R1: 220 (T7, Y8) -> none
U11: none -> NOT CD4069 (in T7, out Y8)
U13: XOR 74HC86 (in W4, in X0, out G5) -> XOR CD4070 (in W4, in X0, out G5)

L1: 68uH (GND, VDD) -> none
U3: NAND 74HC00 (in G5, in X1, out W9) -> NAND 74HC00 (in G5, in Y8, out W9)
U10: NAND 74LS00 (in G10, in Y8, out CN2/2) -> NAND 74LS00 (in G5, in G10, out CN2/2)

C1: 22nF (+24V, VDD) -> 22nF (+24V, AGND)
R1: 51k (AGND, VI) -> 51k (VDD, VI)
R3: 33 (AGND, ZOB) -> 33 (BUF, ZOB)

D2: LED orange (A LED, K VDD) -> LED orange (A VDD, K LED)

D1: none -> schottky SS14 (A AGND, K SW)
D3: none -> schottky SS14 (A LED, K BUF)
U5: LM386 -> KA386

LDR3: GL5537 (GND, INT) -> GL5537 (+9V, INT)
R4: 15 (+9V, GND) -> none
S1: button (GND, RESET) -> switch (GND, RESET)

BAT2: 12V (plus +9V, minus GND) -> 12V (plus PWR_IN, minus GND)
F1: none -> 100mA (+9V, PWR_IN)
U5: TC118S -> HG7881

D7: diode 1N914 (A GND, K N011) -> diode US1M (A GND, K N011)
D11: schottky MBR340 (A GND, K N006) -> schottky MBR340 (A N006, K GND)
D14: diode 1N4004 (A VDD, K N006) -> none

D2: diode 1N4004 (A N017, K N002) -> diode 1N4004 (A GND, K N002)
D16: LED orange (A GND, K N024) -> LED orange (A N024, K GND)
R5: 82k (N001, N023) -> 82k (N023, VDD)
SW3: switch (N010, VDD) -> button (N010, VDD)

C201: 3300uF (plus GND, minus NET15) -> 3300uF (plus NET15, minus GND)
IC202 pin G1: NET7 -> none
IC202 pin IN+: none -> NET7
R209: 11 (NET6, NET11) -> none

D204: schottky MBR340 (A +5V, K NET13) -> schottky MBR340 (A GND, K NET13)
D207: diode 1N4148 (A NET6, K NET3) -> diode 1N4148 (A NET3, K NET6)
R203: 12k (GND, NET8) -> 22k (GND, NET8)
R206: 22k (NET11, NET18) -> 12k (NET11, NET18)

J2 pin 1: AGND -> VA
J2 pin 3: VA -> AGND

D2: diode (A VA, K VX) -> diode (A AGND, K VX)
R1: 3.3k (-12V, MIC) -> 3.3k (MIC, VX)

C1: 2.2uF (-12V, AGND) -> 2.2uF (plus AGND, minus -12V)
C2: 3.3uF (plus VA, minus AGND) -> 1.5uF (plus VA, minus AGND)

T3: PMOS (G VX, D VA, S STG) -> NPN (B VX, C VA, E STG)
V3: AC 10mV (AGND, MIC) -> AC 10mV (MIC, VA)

····················

**AIM OF THE EXERCISE**
Exact copies of the lines from the one containing "IC202 pin IN+: none -> NET7" through the end of the listing, both included, are the only thing wanted.

**ANSWER BOX**
IC202 pin IN+: none -> NET7
R209: 11 (NET6, NET11) -> none

D204: schottky MBR340 (A +5V, K NET13) -> schottky MBR340 (A GND, K NET13)
D207: diode 1N4148 (A NET6, K NET3) -> diode 1N4148 (A NET3, K NET6)
R203: 12k (GND, NET8) -> 22k (GND, NET8)
R206: 22k (NET11, NET18) -> 12k (NET11, NET18)

J2 pin 1: AGND -> VA
J2 pin 3: VA -> AGND

D2: diode (A VA, K VX) -> diode (A AGND, K VX)
R1: 3.3k (-12V, MIC) -> 3.3k (MIC, VX)

C1: 2.2uF (-12V, AGND) -> 2.2uF (plus AGND, minus -12V)
C2: 3.3uF (plus VA, minus AGND) -> 1.5uF (plus VA, minus AGND)

T3: PMOS (G VX, D VA, S STG) -> NPN (B VX, C VA, E STG)
V3: AC 10mV (AGND, MIC) -> AC 10mV (MIC, VA)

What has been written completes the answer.